▶ What you will do: Each record is to be duplicated exactly, with nothing added.

▶ Supplied material:
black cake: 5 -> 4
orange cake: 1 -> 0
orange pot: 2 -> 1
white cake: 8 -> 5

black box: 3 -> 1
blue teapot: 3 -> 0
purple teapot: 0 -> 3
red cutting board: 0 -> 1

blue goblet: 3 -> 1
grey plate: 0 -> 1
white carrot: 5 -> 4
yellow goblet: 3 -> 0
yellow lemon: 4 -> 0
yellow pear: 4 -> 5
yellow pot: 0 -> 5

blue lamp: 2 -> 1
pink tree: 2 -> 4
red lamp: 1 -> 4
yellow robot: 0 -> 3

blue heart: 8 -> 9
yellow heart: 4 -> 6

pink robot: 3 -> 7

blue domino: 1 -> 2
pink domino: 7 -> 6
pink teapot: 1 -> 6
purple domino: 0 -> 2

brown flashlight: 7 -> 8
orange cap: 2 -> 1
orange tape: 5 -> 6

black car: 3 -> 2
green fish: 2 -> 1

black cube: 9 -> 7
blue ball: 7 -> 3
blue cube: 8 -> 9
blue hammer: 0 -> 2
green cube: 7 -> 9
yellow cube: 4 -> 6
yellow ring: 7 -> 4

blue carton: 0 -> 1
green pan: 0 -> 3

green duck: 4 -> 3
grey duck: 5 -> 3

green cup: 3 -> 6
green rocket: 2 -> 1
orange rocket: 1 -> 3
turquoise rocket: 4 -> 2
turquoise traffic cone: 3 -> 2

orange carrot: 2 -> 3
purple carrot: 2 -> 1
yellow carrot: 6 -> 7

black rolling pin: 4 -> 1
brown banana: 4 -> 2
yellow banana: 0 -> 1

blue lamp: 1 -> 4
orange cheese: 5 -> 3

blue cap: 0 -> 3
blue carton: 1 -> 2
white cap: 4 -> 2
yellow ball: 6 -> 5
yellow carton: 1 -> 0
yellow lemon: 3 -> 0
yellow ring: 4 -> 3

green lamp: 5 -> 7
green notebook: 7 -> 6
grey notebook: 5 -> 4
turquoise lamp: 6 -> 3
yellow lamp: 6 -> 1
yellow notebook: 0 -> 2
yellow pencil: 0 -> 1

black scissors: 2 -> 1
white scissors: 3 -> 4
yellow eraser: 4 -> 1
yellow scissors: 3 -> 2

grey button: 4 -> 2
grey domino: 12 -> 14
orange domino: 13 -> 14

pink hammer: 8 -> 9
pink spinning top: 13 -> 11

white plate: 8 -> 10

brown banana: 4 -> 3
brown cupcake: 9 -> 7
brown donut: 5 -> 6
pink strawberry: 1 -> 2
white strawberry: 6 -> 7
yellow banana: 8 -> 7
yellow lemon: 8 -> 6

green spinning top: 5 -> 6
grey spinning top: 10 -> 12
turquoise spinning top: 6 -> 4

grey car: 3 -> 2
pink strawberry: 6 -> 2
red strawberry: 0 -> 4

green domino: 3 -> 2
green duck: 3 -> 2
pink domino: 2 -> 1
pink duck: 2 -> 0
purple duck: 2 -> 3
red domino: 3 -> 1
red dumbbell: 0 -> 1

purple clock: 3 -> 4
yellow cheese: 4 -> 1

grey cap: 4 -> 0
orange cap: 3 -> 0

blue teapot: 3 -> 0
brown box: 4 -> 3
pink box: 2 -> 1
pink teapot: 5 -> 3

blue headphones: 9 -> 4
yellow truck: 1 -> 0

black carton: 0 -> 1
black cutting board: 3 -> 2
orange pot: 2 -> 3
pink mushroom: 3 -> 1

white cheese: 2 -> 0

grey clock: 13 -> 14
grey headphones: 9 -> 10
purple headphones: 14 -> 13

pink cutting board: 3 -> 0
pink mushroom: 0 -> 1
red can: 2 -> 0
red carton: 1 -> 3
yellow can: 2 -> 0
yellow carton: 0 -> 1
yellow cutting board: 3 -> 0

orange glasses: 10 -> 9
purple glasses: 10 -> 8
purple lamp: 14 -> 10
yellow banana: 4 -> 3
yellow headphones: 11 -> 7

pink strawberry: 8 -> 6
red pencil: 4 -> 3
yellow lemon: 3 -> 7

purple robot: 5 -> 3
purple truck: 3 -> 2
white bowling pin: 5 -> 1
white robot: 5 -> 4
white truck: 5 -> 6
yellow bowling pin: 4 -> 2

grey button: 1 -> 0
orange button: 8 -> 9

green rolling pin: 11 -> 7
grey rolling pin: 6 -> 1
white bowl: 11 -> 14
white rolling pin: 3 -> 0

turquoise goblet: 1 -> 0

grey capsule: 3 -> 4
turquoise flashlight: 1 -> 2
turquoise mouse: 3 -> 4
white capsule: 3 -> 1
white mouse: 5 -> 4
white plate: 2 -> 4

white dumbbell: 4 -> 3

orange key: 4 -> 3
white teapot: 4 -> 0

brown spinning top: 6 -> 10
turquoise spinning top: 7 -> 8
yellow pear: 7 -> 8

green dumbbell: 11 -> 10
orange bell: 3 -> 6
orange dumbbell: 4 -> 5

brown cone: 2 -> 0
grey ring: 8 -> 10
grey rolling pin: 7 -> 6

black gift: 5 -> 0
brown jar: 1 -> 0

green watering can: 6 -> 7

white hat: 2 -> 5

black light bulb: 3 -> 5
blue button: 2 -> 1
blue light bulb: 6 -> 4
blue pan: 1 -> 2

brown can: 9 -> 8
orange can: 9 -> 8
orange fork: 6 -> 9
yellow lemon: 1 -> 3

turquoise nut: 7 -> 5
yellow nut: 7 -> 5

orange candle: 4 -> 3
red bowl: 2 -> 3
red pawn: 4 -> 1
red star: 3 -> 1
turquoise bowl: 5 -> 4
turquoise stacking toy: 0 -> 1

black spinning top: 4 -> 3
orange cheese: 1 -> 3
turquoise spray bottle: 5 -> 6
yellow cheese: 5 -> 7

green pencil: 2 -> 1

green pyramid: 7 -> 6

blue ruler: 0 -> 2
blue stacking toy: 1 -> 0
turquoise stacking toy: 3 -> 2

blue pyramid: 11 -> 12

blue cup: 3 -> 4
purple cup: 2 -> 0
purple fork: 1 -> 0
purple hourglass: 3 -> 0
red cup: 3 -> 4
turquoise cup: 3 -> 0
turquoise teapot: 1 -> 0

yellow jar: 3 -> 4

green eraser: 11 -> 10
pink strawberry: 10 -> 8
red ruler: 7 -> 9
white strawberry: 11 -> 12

▶ Answer area:
black cake: 5 -> 4
orange cake: 1 -> 0
orange pot: 2 -> 1
white cake: 8 -> 5

black box: 3 -> 1
blue teapot: 3 -> 0
purple teapot: 0 -> 3
red cutting board: 0 -> 1

blue goblet: 3 -> 1
grey plate: 0 -> 1
white carrot: 5 -> 4
yellow goblet: 3 -> 0
yellow lemon: 4 -> 0
yellow pear: 4 -> 5
yellow pot: 0 -> 5

blue lamp: 2 -> 1
pink tree: 2 -> 4
red lamp: 1 -> 4
yellow robot: 0 -> 3

blue heart: 8 -> 9
yellow heart: 4 -> 6

pink robot: 3 -> 7

blue domino: 1 -> 2
pink domino: 7 -> 6
pink teapot: 1 -> 6
purple domino: 0 -> 2

brown flashlight: 7 -> 8
orange cap: 2 -> 1
orange tape: 5 -> 6

black car: 3 -> 2
green fish: 2 -> 1

black cube: 9 -> 7
blue ball: 7 -> 3
blue cube: 8 -> 9
blue hammer: 0 -> 2
green cube: 7 -> 9
yellow cube: 4 -> 6
yellow ring: 7 -> 4

blue carton: 0 -> 1
green pan: 0 -> 3

green duck: 4 -> 3
grey duck: 5 -> 3

green cup: 3 -> 6
green rocket: 2 -> 1
orange rocket: 1 -> 3
turquoise rocket: 4 -> 2
turquoise traffic cone: 3 -> 2

orange carrot: 2 -> 3
purple carrot: 2 -> 1
yellow carrot: 6 -> 7

black rolling pin: 4 -> 1
brown banana: 4 -> 2
yellow banana: 0 -> 1

blue lamp: 1 -> 4
orange cheese: 5 -> 3

blue cap: 0 -> 3
blue carton: 1 -> 2
white cap: 4 -> 2
yellow ball: 6 -> 5
yellow carton: 1 -> 0
yellow lemon: 3 -> 0
yellow ring: 4 -> 3

green lamp: 5 -> 7
green notebook: 7 -> 6
grey notebook: 5 -> 4
turquoise lamp: 6 -> 3
yellow lamp: 6 -> 1
yellow notebook: 0 -> 2
yellow pencil: 0 -> 1

black scissors: 2 -> 1
white scissors: 3 -> 4
yellow eraser: 4 -> 1
yellow scissors: 3 -> 2

grey button: 4 -> 2
grey domino: 12 -> 14
orange domino: 13 -> 14

pink hammer: 8 -> 9
pink spinning top: 13 -> 11

white plate: 8 -> 10

brown banana: 4 -> 3
brown cupcake: 9 -> 7
brown donut: 5 -> 6
pink strawberry: 1 -> 2
white strawberry: 6 -> 7
yellow banana: 8 -> 7
yellow lemon: 8 -> 6

green spinning top: 5 -> 6
grey spinning top: 10 -> 12
turquoise spinning top: 6 -> 4

grey car: 3 -> 2
pink strawberry: 6 -> 2
red strawberry: 0 -> 4

green domino: 3 -> 2
green duck: 3 -> 2
pink domino: 2 -> 1
pink duck: 2 -> 0
purple duck: 2 -> 3
red domino: 3 -> 1
red dumbbell: 0 -> 1

purple clock: 3 -> 4
yellow cheese: 4 -> 1

grey cap: 4 -> 0
orange cap: 3 -> 0

blue teapot: 3 -> 0
brown box: 4 -> 3
pink box: 2 -> 1
pink teapot: 5 -> 3

blue headphones: 9 -> 4
yellow truck: 1 -> 0

black carton: 0 -> 1
black cutting board: 3 -> 2
orange pot: 2 -> 3
pink mushroom: 3 -> 1

white cheese: 2 -> 0

grey clock: 13 -> 14
grey headphones: 9 -> 10
purple headphones: 14 -> 13

pink cutting board: 3 -> 0
pink mushroom: 0 -> 1
red can: 2 -> 0
red carton: 1 -> 3
yellow can: 2 -> 0
yellow carton: 0 -> 1
yellow cutting board: 3 -> 0

orange glasses: 10 -> 9
purple glasses: 10 -> 8
purple lamp: 14 -> 10
yellow banana: 4 -> 3
yellow headphones: 11 -> 7

pink strawberry: 8 -> 6
red pencil: 4 -> 3
yellow lemon: 3 -> 7

purple robot: 5 -> 3
purple truck: 3 -> 2
white bowling pin: 5 -> 1
white robot: 5 -> 4
white truck: 5 -> 6
yellow bowling pin: 4 -> 2

grey button: 1 -> 0
orange button: 8 -> 9

green rolling pin: 11 -> 7
grey rolling pin: 6 -> 1
white bowl: 11 -> 14
white rolling pin: 3 -> 0

turquoise goblet: 1 -> 0

grey capsule: 3 -> 4
turquoise flashlight: 1 -> 2
turquoise mouse: 3 -> 4
white capsule: 3 -> 1
white mouse: 5 -> 4
white plate: 2 -> 4

white dumbbell: 4 -> 3

orange key: 4 -> 3
white teapot: 4 -> 0

brown spinning top: 6 -> 10
turquoise spinning top: 7 -> 8
yellow pear: 7 -> 8

green dumbbell: 11 -> 10
orange bell: 3 -> 6
orange dumbbell: 4 -> 5

brown cone: 2 -> 0
grey ring: 8 -> 10
grey rolling pin: 7 -> 6

black gift: 5 -> 0
brown jar: 1 -> 0

green watering can: 6 -> 7

white hat: 2 -> 5

black light bulb: 3 -> 5
blue button: 2 -> 1
blue light bulb: 6 -> 4
blue pan: 1 -> 2

brown can: 9 -> 8
orange can: 9 -> 8
orange fork: 6 -> 9
yellow lemon: 1 -> 3

turquoise nut: 7 -> 5
yellow nut: 7 -> 5

orange candle: 4 -> 3
red bowl: 2 -> 3
red pawn: 4 -> 1
red star: 3 -> 1
turquoise bowl: 5 -> 4
turquoise stacking toy: 0 -> 1

black spinning top: 4 -> 3
orange cheese: 1 -> 3
turquoise spray bottle: 5 -> 6
yellow cheese: 5 -> 7

green pencil: 2 -> 1

green pyramid: 7 -> 6

blue ruler: 0 -> 2
blue stacking toy: 1 -> 0
turquoise stacking toy: 3 -> 2

blue pyramid: 11 -> 12

blue cup: 3 -> 4
purple cup: 2 -> 0
purple fork: 1 -> 0
purple hourglass: 3 -> 0
red cup: 3 -> 4
turquoise cup: 3 -> 0
turquoise teapot: 1 -> 0

yellow jar: 3 -> 4

green eraser: 11 -> 10
pink strawberry: 10 -> 8
red ruler: 7 -> 9
white strawberry: 11 -> 12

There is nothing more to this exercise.